- WHAT THIS TASK INVOLVES:
Of all the lines below, return only those starting with the line holding "U104: XOR 74LS86" and going on through the line holding "U129: none ->", exactly as written.

- THE DATA:
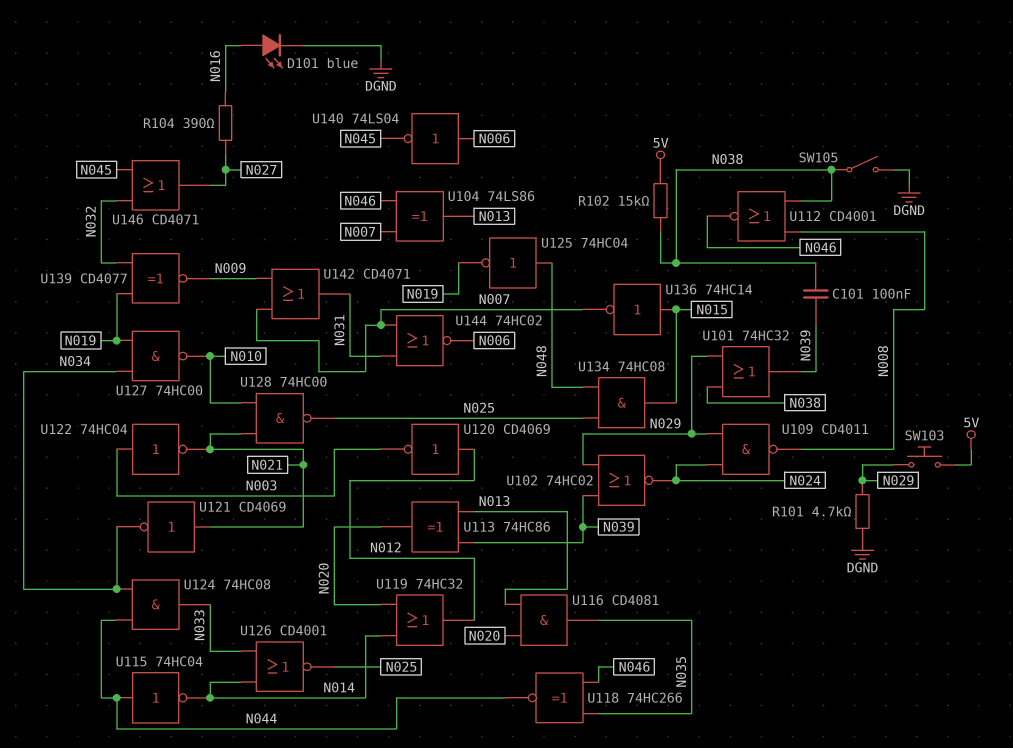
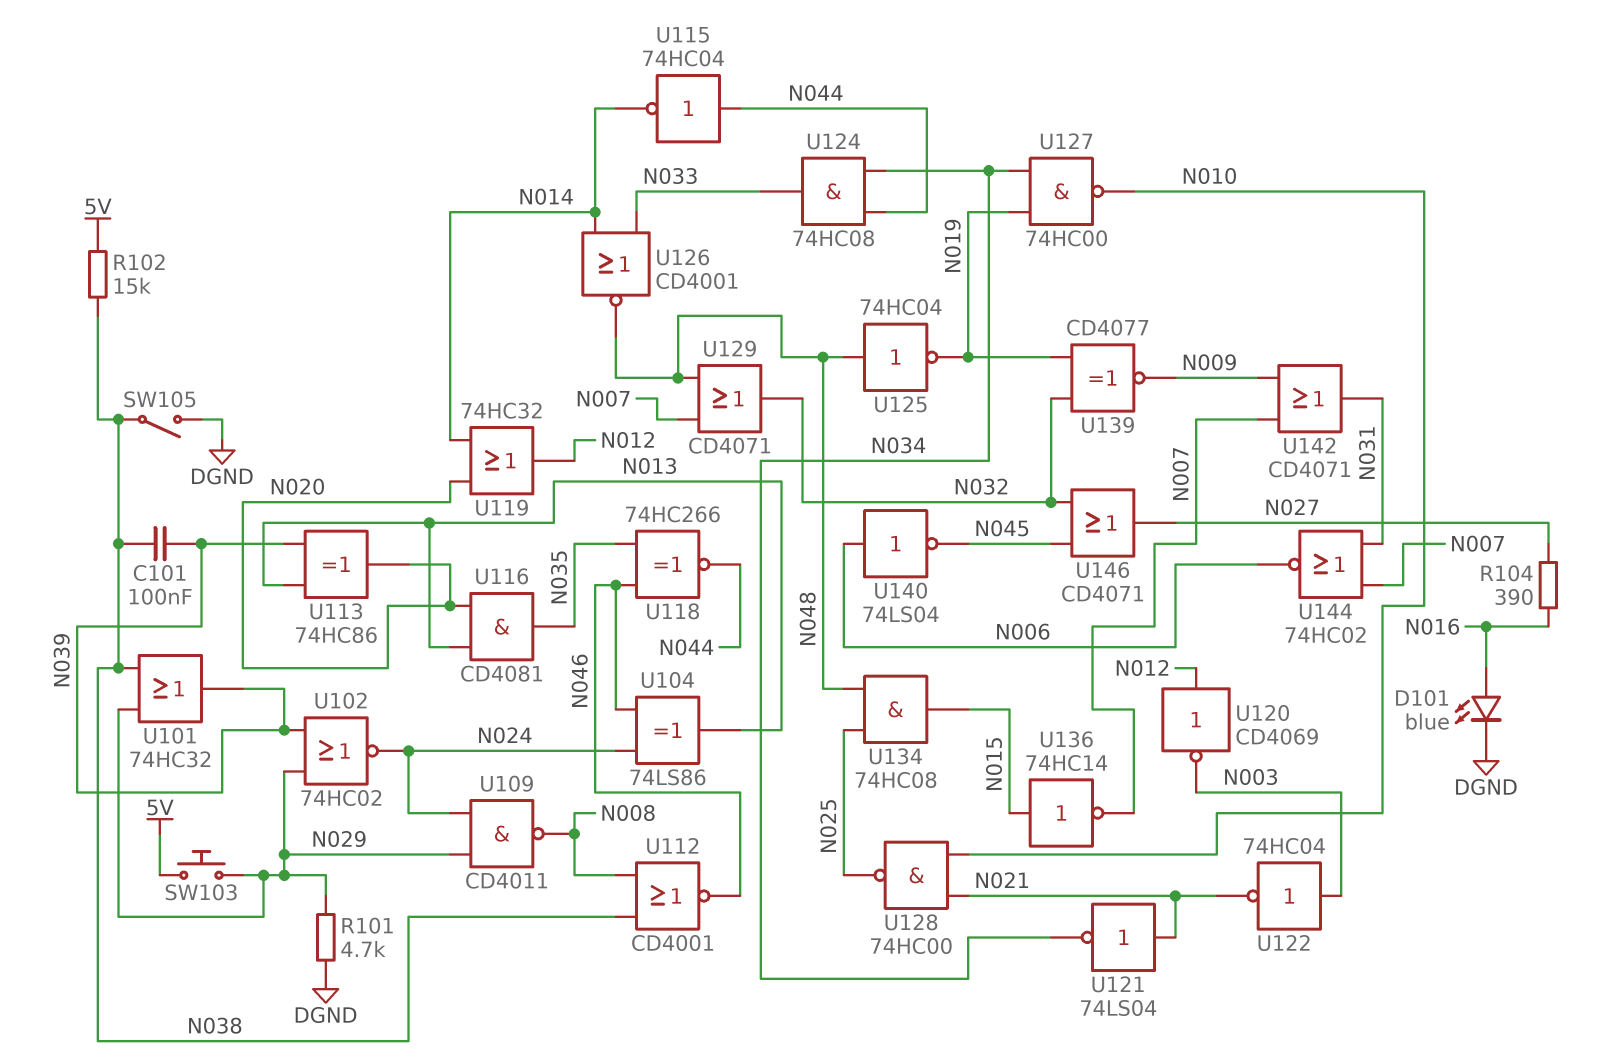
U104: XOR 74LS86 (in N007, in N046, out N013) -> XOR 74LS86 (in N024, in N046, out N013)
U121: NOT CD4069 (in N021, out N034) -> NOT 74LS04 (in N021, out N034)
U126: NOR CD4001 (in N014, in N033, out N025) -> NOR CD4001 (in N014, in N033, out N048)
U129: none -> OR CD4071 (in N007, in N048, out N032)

--

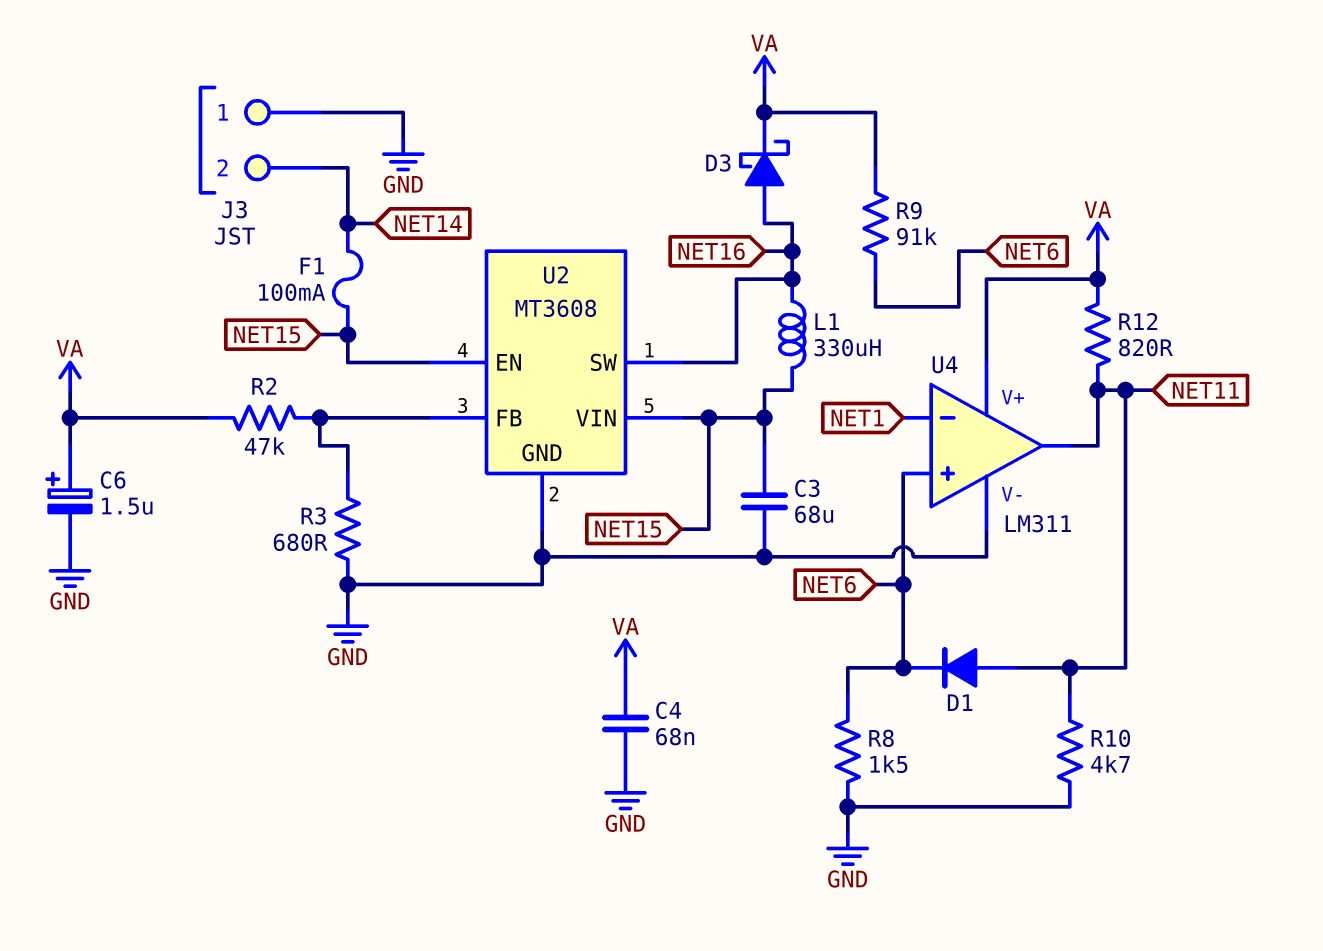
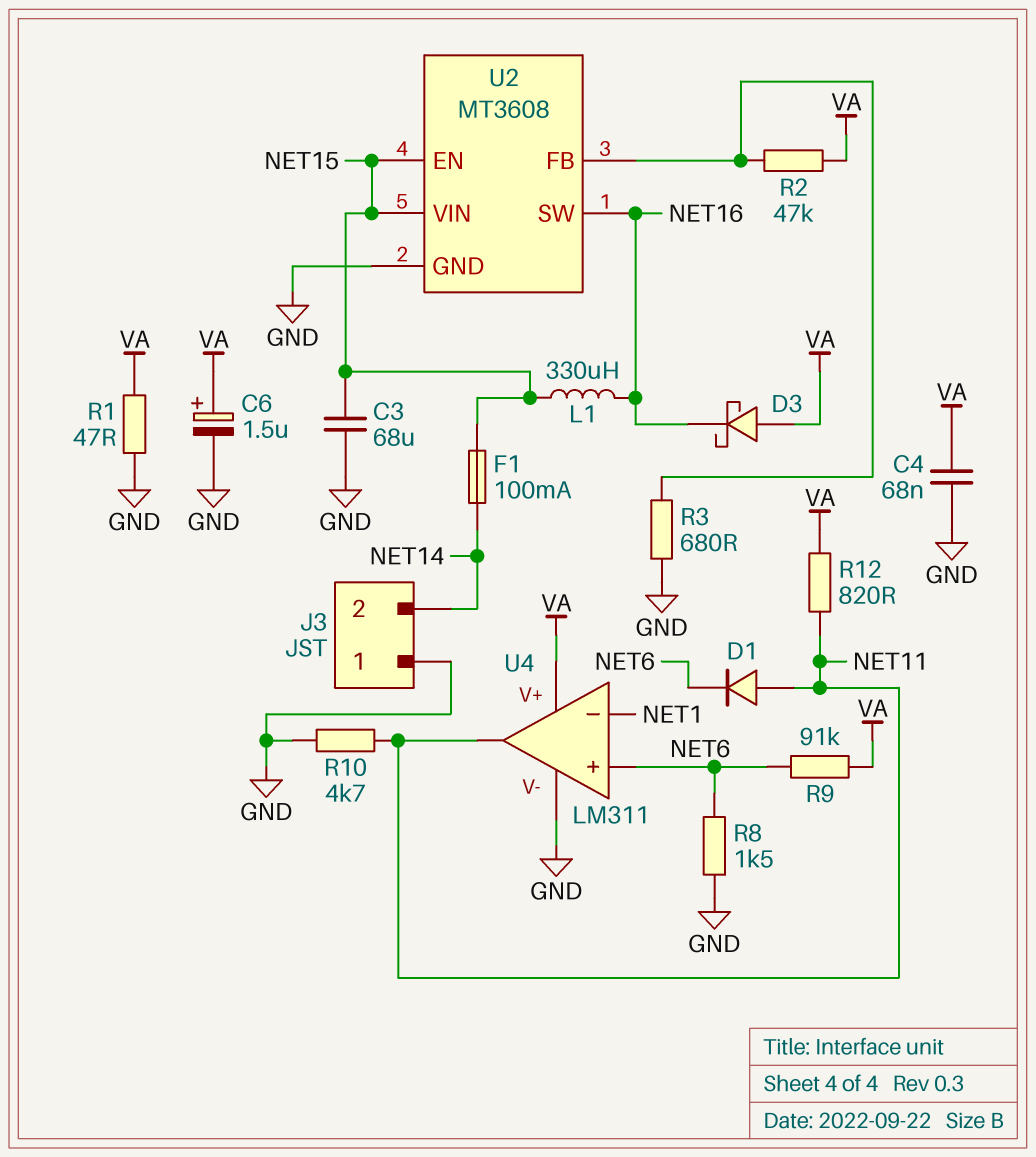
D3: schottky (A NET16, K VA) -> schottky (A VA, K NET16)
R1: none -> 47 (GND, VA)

- SOLUTION FOR THIS PROBLEM:
U104: XOR 74LS86 (in N007, in N046, out N013) -> XOR 74LS86 (in N024, in N046, out N013)
U121: NOT CD4069 (in N021, out N034) -> NOT 74LS04 (in N021, out N034)
U126: NOR CD4001 (in N014, in N033, out N025) -> NOR CD4001 (in N014, in N033, out N048)
U129: none -> OR CD4071 (in N007, in N048, out N032)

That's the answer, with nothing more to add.